Work to be completed: The records sit below. Return every line in them that holds the word "orange".

[Records provided — start]

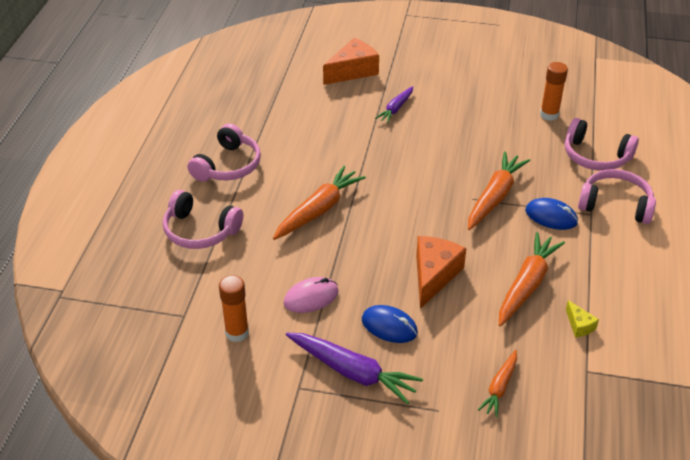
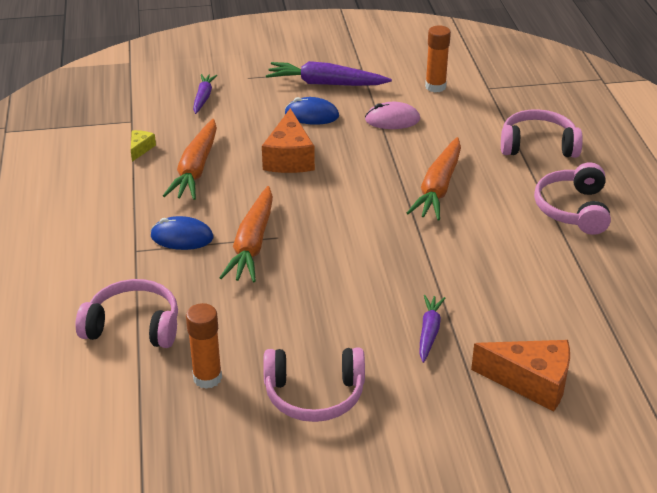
camera: 160 degrees right, 5 degrees down
(311, 297) = (392, 120): pink mouse -> pink mouse turned 45 degrees clockwise
(353, 71) = (531, 382): orange cheese -> orange cheese turned 105 degrees counterclockwise
(499, 387) = (203, 98): orange carrot -> purple carrot
(579, 325) = (140, 149): yellow cheese -> yellow cheese turned 60 degrees clockwise
(615, 205) = (106, 267): pink headphones -> pink headphones (314, 394)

[Records provided — finish]

Expected answer:
(353, 71) = (531, 382): orange cheese -> orange cheese turned 105 degrees counterclockwise
(499, 387) = (203, 98): orange carrot -> purple carrot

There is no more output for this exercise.